### Input data

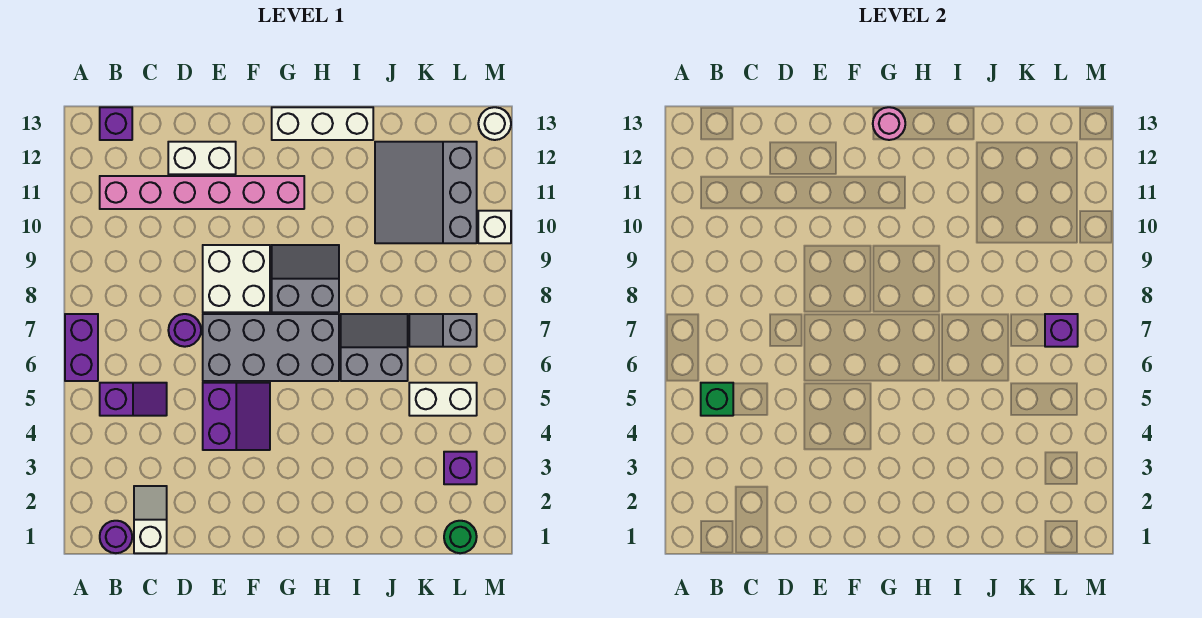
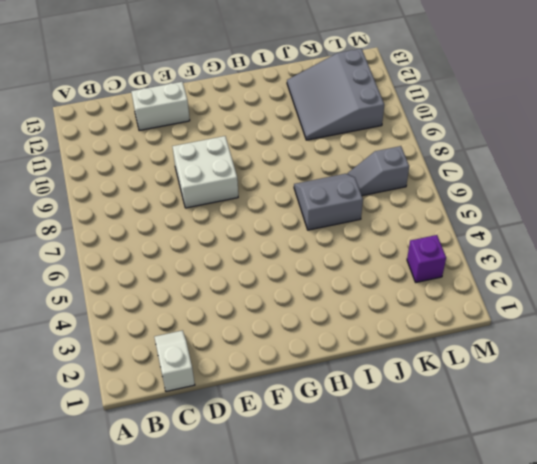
none -> purple 1x2 brick [65,314,98,381]
none -> purple 1x1 round brick [100,521,132,553]
none -> purple 1x2 slope [100,383,167,416]

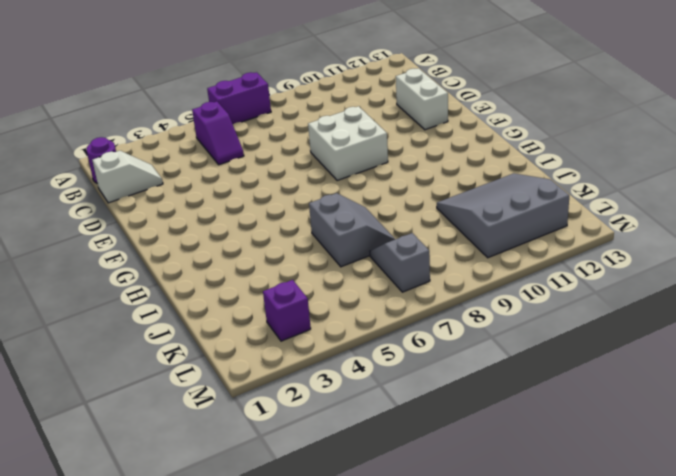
none -> pink 1x6 brick [100,176,304,209]
none -> purple 1x1 brick [100,107,132,140]
none -> purple 1x1 round brick [168,314,201,347]

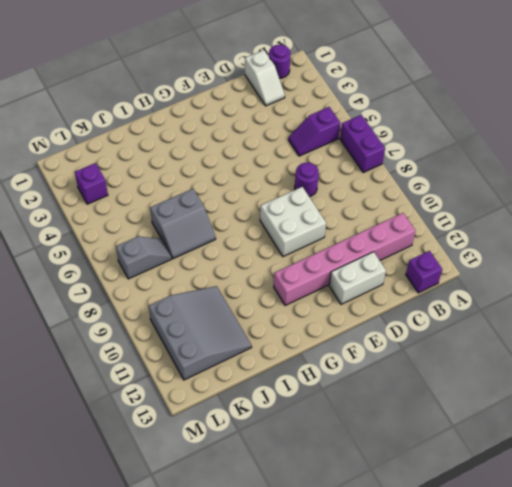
none -> purple 2x2 slope [203,383,270,450]
none -> grey 2x4 brick [203,314,339,381]
none -> grey 2x2 slope [272,245,339,312]

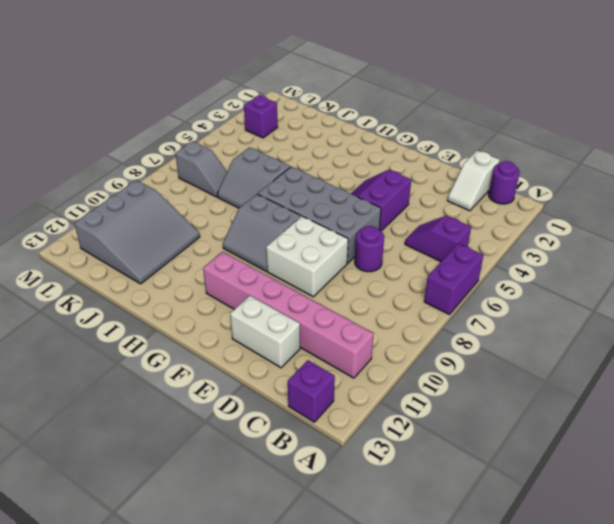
none -> white 1x3 brick [272,107,373,140]
none -> white 1x2 brick [409,383,477,416]
none -> green 1x1 round brick [444,521,477,553]

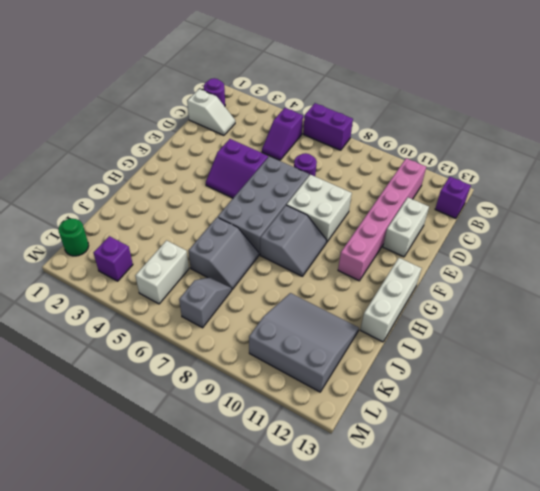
none -> white 1x1 brick [478,211,511,243]
none -> white 1x1 round brick [478,107,511,140]
none -> green 1x1 brick [701,383,733,416]

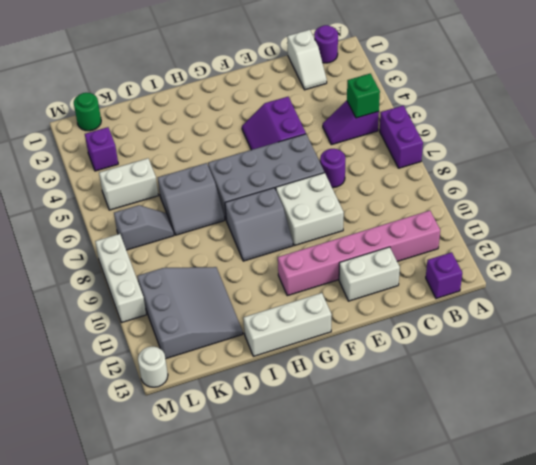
white 1x3 brick [95,234,146,323] -> white 1x1 brick [478,211,511,243]
none -> pink 1x1 round brick [873,107,905,140]
none -> purple 1x1 brick [1045,314,1078,347]

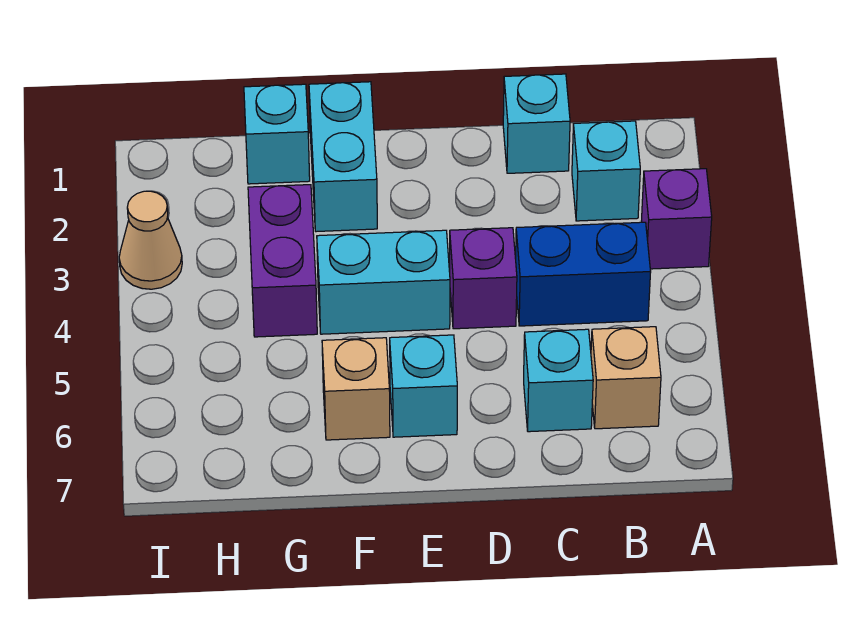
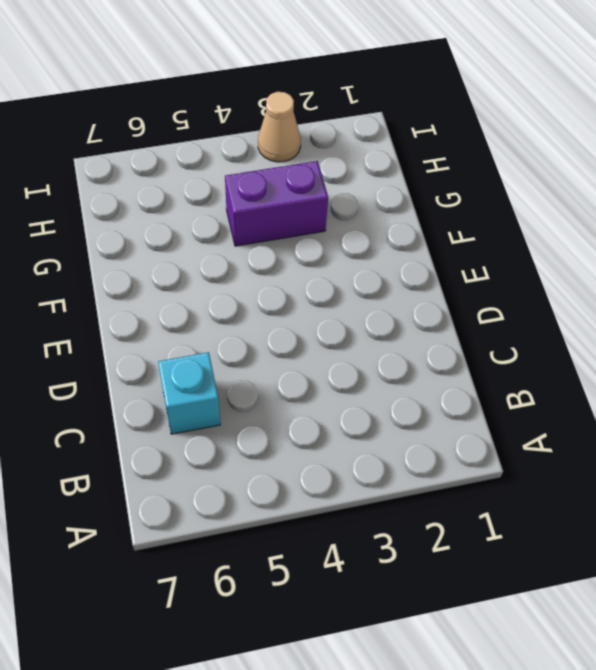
none -> purple 1x1 brick [642,169,712,269]
none -> cyan 1x1 brick [572,121,640,221]
none -> blue 1x2 brick [516,222,651,326]

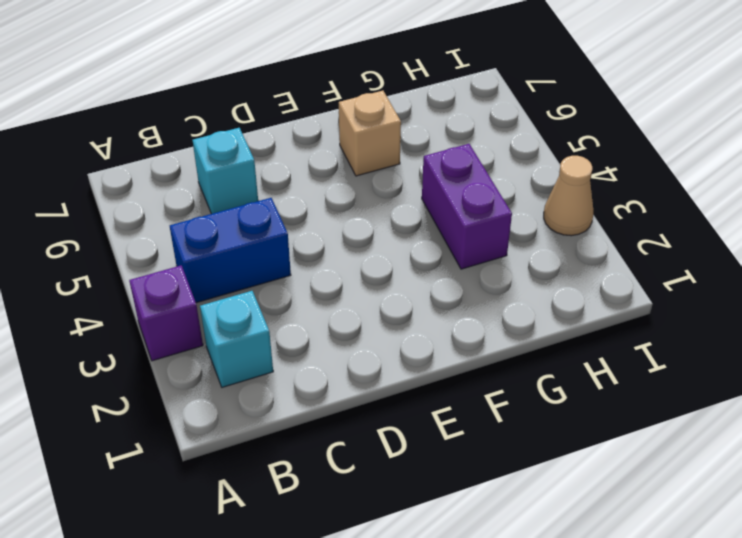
none -> tan 1x1 brick [591,327,661,429]
none -> cyan 1x1 brick [503,74,570,173]
none -> purple 1x1 brick [450,228,517,329]

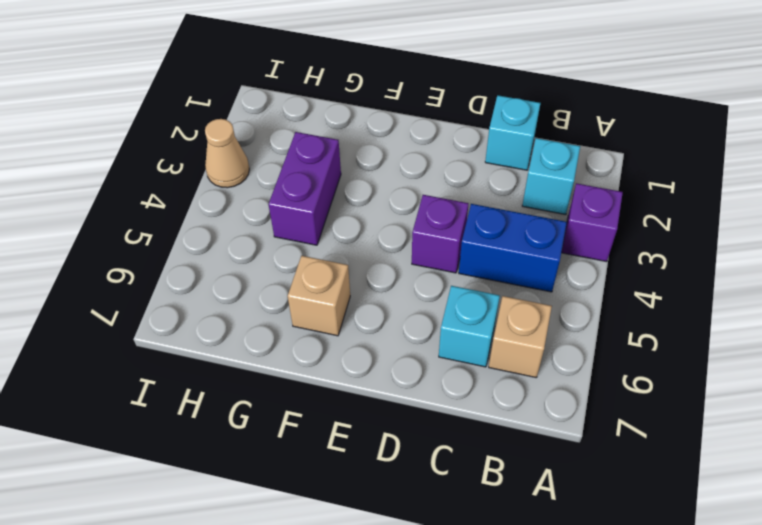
none -> cyan 1x2 brick [317,230,450,334]
none -> cyan 1x1 brick [390,335,457,437]
none -> cyan 1x2 brick [309,82,377,232]

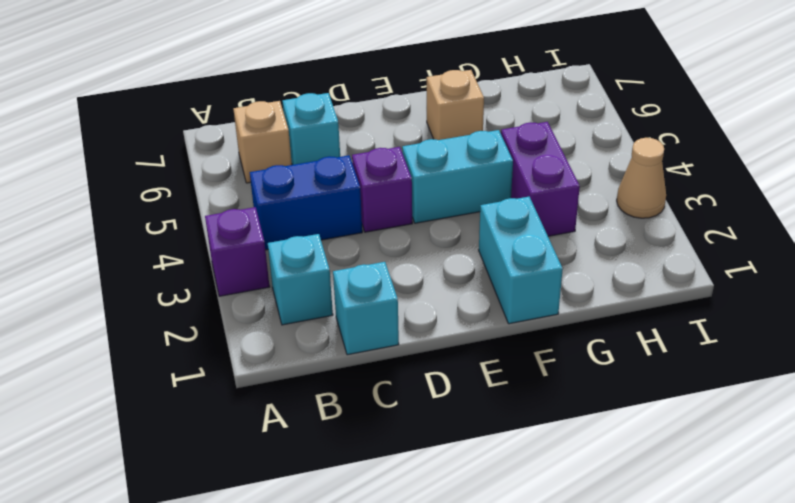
none -> cyan 1x1 brick [390,335,457,437]
none -> cyan 1x1 brick [244,84,310,184]

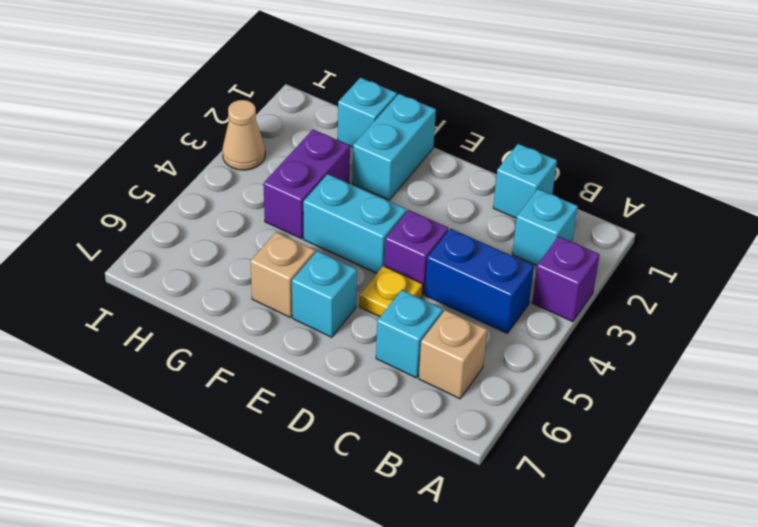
yellow 1x1 plate [359,266,423,317] -> none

######

__Your assignment__: Using the records above, extract exactly and only the lines from the one with "none -> purple 1x1 brick [1045,314,1078,347]" through the final line, inclusive, leaving out pictures.

__Problem solution__:
none -> purple 1x1 brick [1045,314,1078,347]

none -> purple 1x1 brick [642,169,712,269]
none -> cyan 1x1 brick [572,121,640,221]
none -> blue 1x2 brick [516,222,651,326]

none -> tan 1x1 brick [591,327,661,429]
none -> cyan 1x1 brick [503,74,570,173]
none -> purple 1x1 brick [450,228,517,329]

none -> cyan 1x2 brick [317,230,450,334]
none -> cyan 1x1 brick [390,335,457,437]
none -> cyan 1x2 brick [309,82,377,232]

none -> cyan 1x1 brick [390,335,457,437]
none -> cyan 1x1 brick [244,84,310,184]

yellow 1x1 plate [359,266,423,317] -> none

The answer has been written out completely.